• Activity
Copy each line below that contains "carton".

• Records for the exercise
§ §

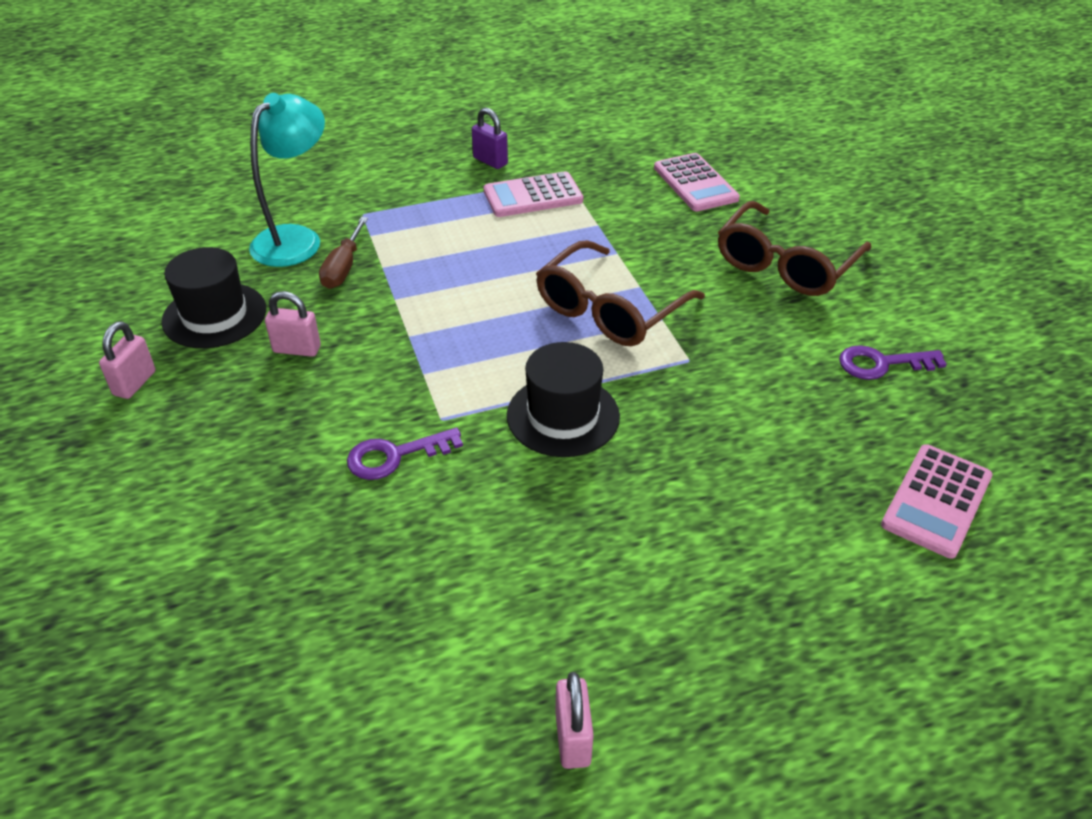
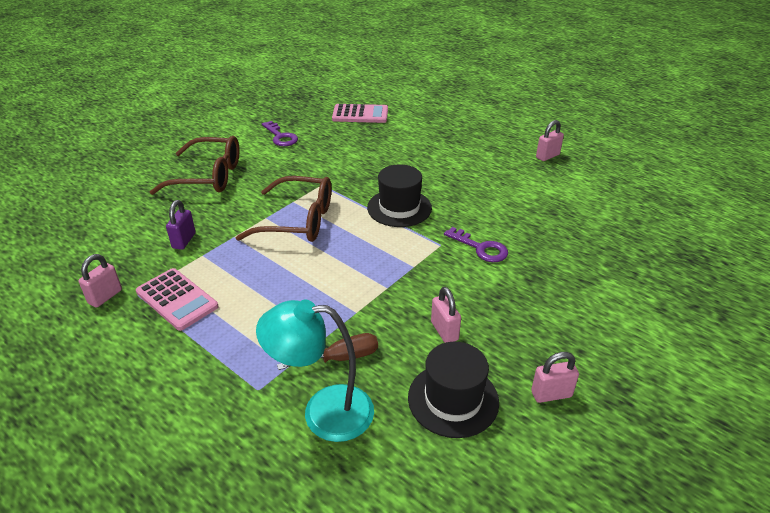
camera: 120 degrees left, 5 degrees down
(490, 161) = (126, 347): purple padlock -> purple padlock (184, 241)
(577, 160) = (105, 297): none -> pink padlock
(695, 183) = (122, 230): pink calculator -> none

§ §

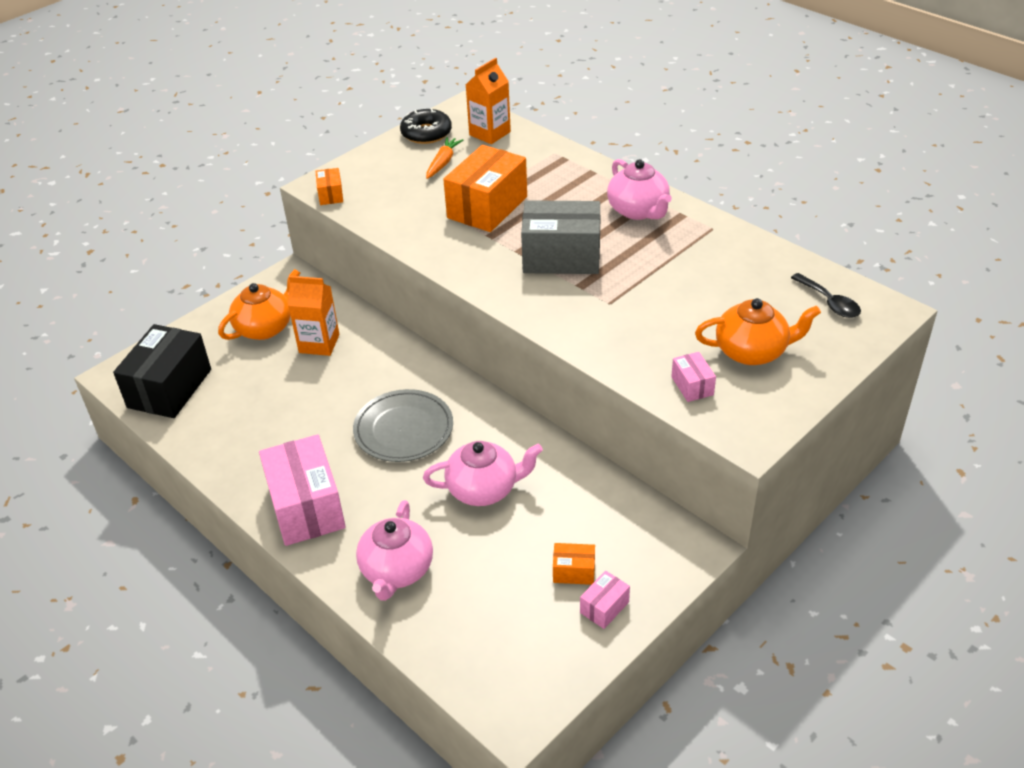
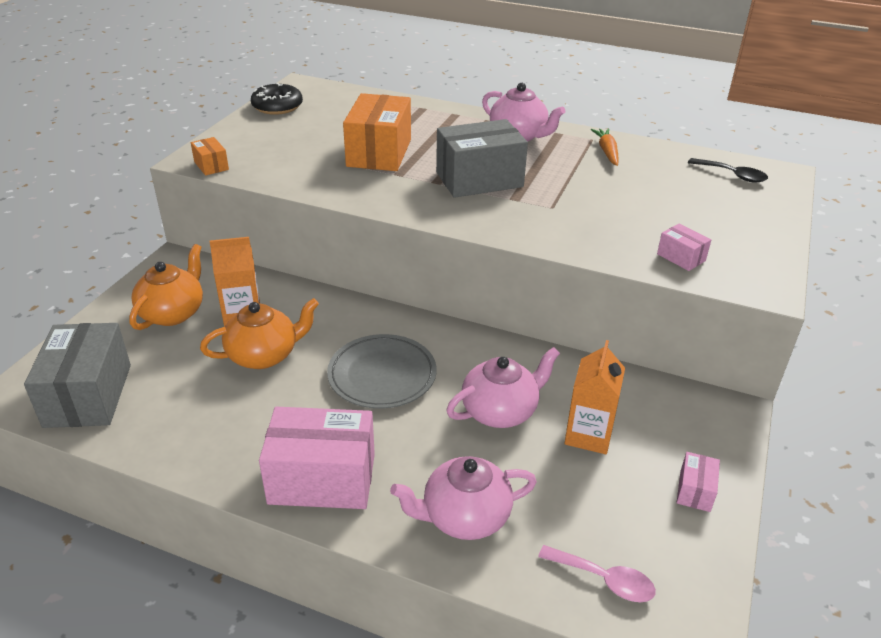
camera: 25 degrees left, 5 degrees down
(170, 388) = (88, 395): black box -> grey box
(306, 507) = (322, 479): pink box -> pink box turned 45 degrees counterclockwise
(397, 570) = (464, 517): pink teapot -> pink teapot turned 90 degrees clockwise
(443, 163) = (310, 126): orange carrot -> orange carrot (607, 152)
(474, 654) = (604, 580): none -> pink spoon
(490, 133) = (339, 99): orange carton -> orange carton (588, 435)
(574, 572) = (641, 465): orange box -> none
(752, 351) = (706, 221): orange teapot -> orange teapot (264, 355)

§ §

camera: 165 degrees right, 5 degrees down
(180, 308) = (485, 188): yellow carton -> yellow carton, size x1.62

§ §

• Result below
(490, 133) = (339, 99): orange carton -> orange carton (588, 435)
(180, 308) = (485, 188): yellow carton -> yellow carton, size x1.62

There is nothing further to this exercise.